>> Begin Raw records

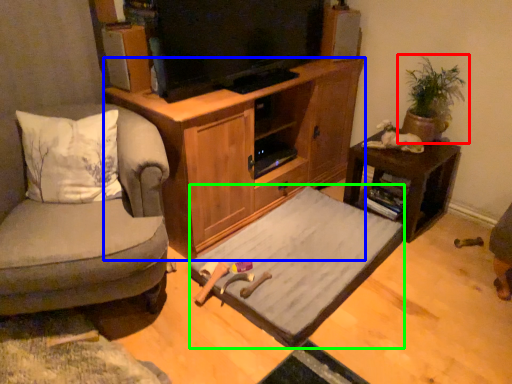
Question: Which is nearer to the houseplant (highlighted by a red box)? cabinetry (highlighted by a blue box) or bed frame (highlighted by a green box).

Choices:
 (A) cabinetry
 (B) bed frame

Answer: (A)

>> End Raw records

[Task prompt]
Rewrite the records above, replacing every occurrence of "highlighted by" with "outlined by" and leaving everything else unchanged. Leave the pictures out of your answer.

[Completed task]
Question: Which is nearer to the houseplant (outlined by a red box)? cabinetry (outlined by a blue box) or bed frame (outlined by a green box).

Choices:
 (A) cabinetry
 (B) bed frame

Answer: (A)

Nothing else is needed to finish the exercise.